-- DATASET RECORDS --
- Opening Delimiter -

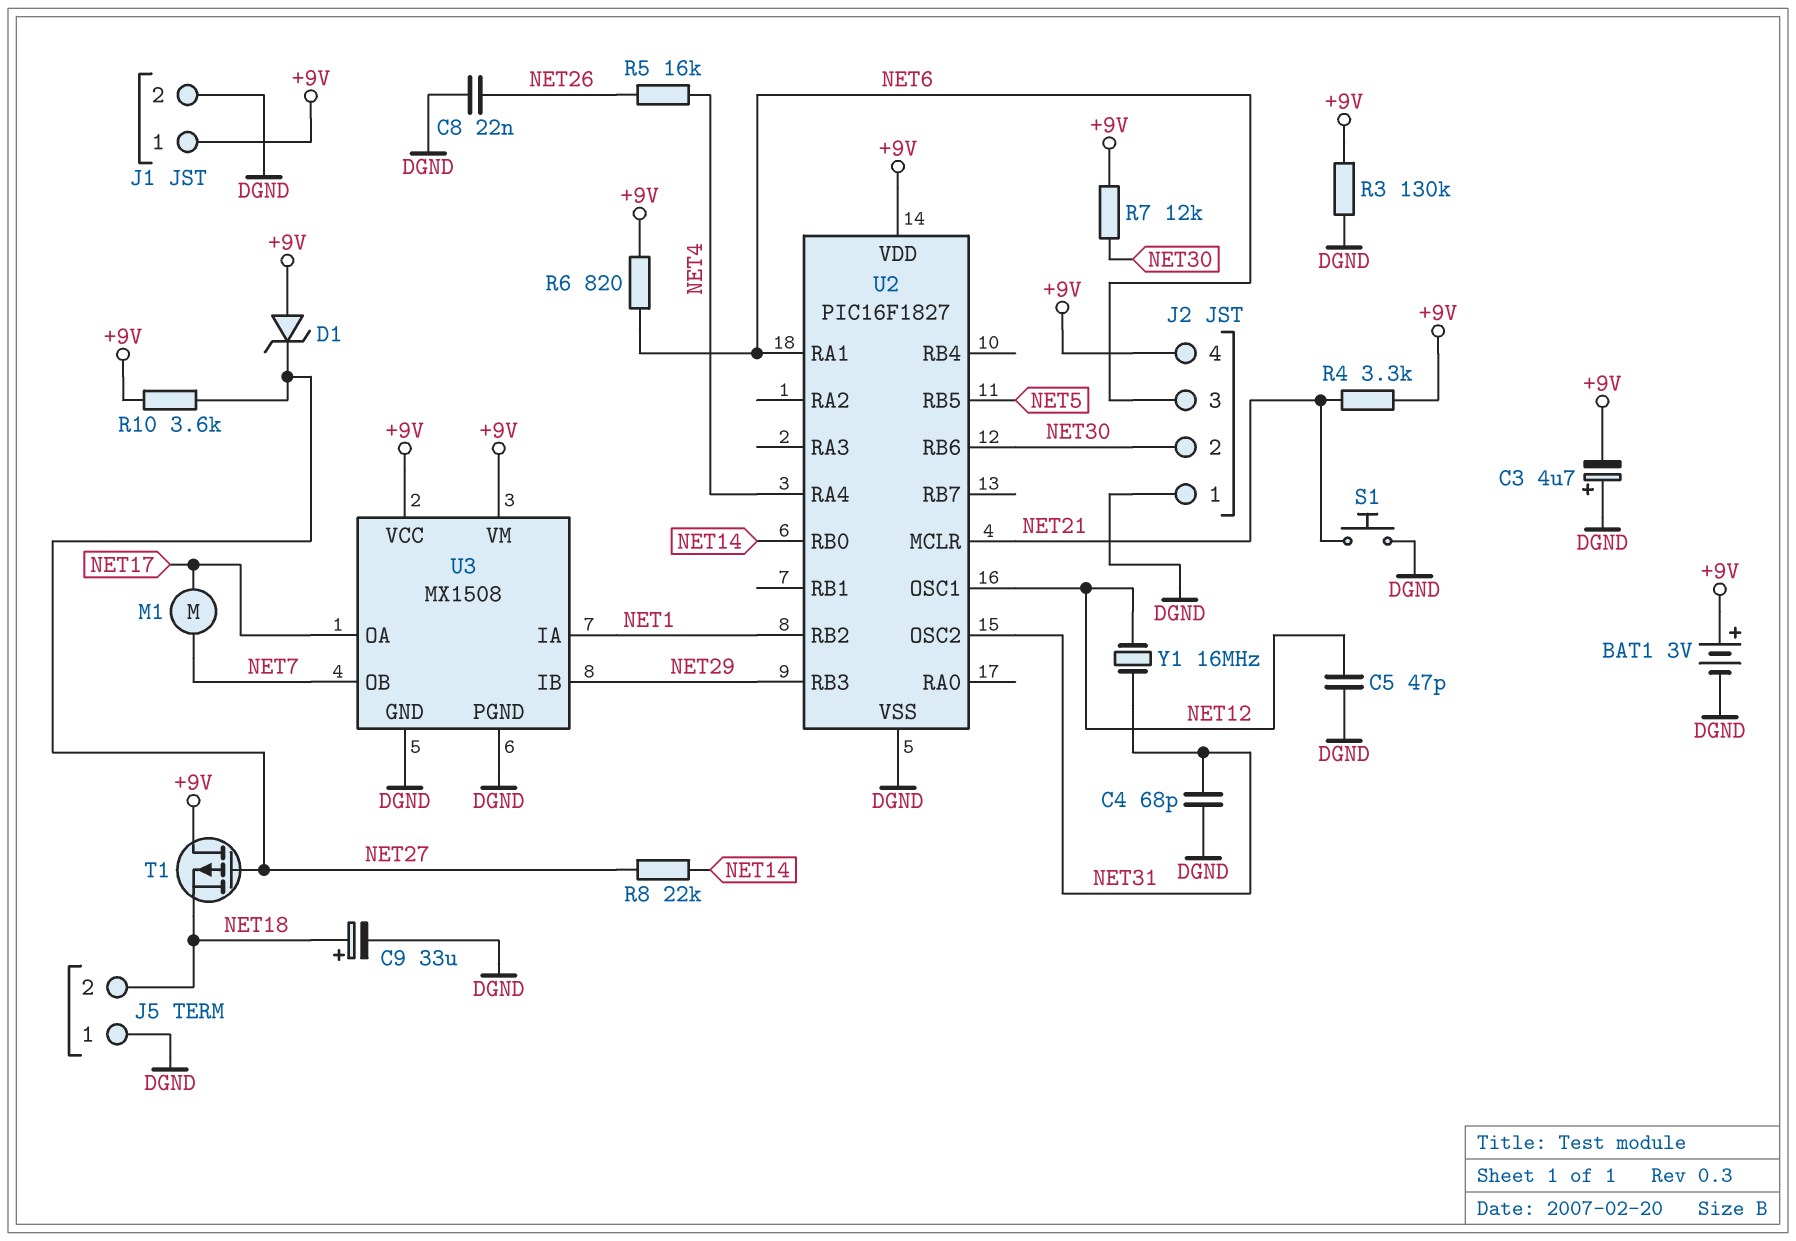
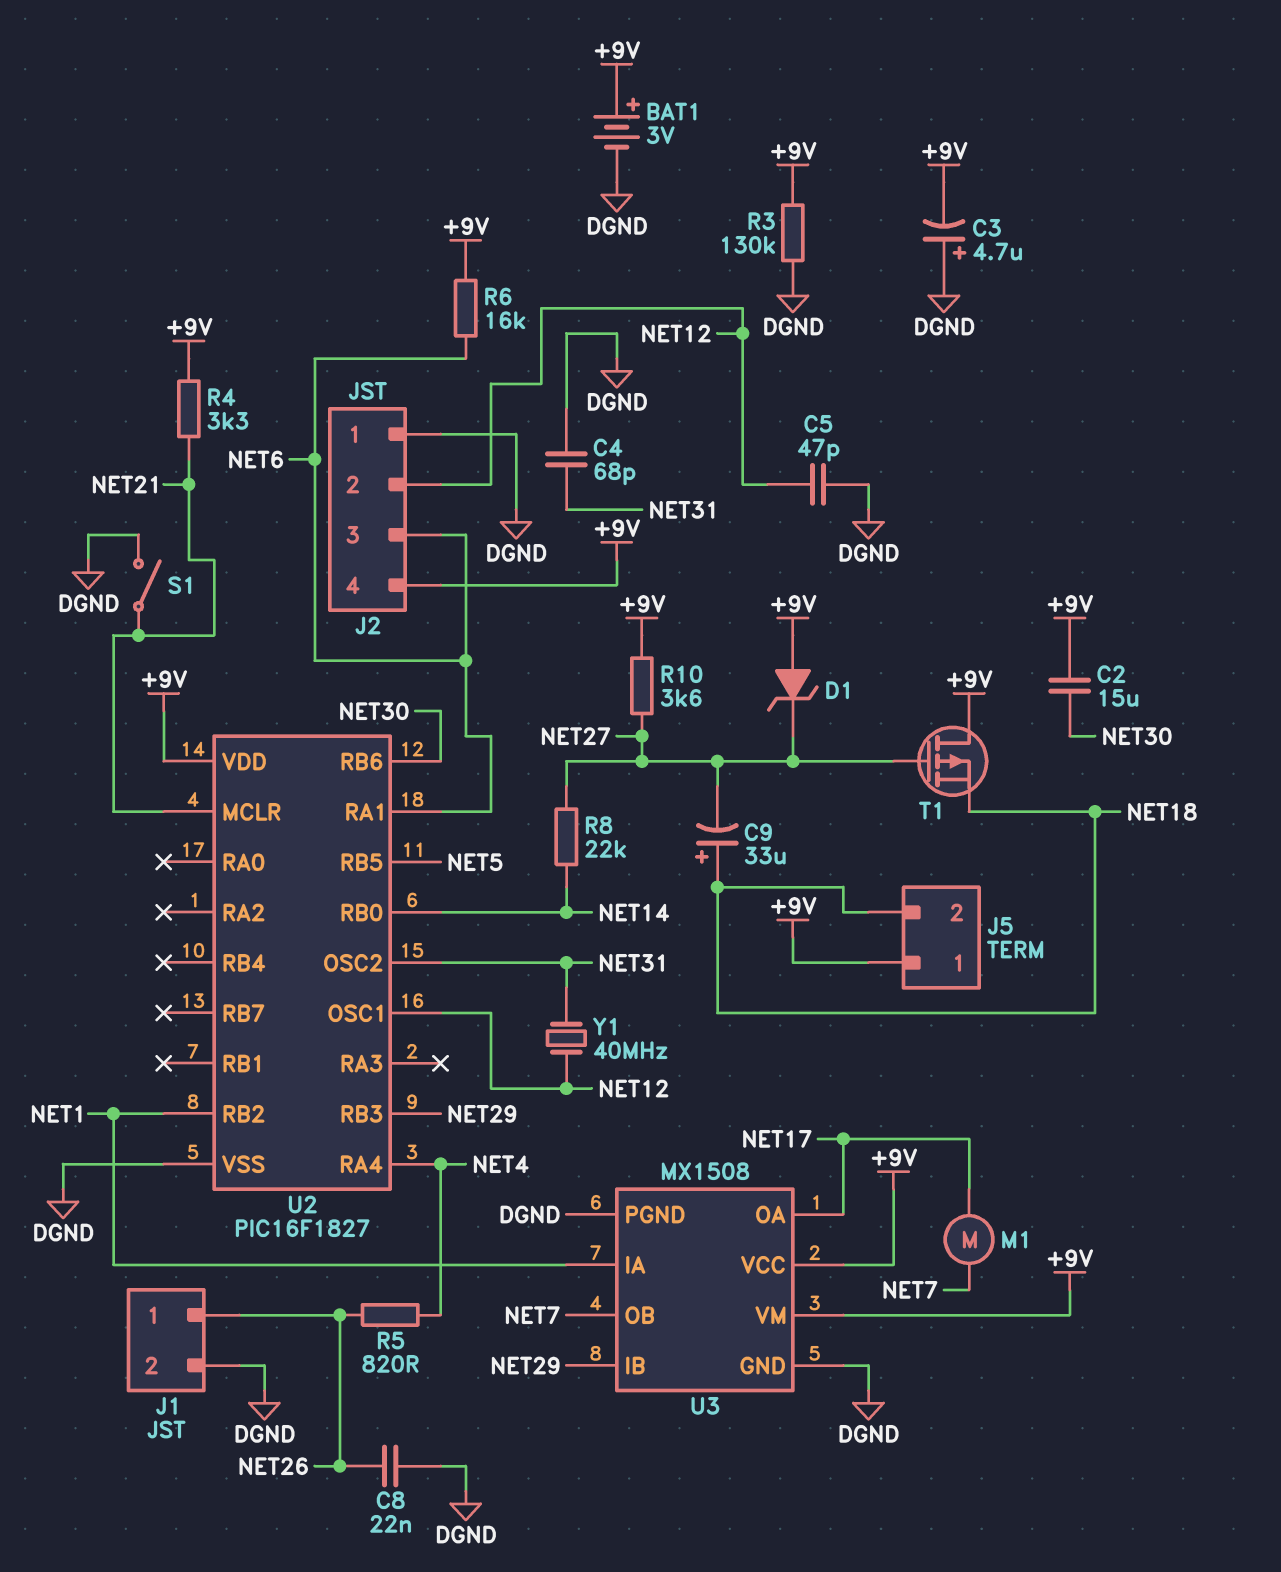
C2: none -> 15uF (+9V, NET30)
C9: 33uF (plus NET18, minus DGND) -> 33uF (plus NET18, minus NET27)
J1 pin 1: +9V -> NET26
J2 pin 2: NET30 -> NET12
J5 pin 1: DGND -> +9V
R5: 16k (NET4, NET26) -> 820 (NET4, NET26)
R6: 820 (+9V, NET6) -> 16k (+9V, NET6)
R7: 12k (+9V, NET30) -> none
S1: button (DGND, NET21) -> switch (DGND, NET21)
Y1: 16MHz (NET12, NET31) -> 40MHz (NET12, NET31)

- Closing Delimiter -

-- THE PROBLEM --
Extract all lines of the records above that include "none".

-- RESULT BELOW --
C2: none -> 15uF (+9V, NET30)
R7: 12k (+9V, NET30) -> none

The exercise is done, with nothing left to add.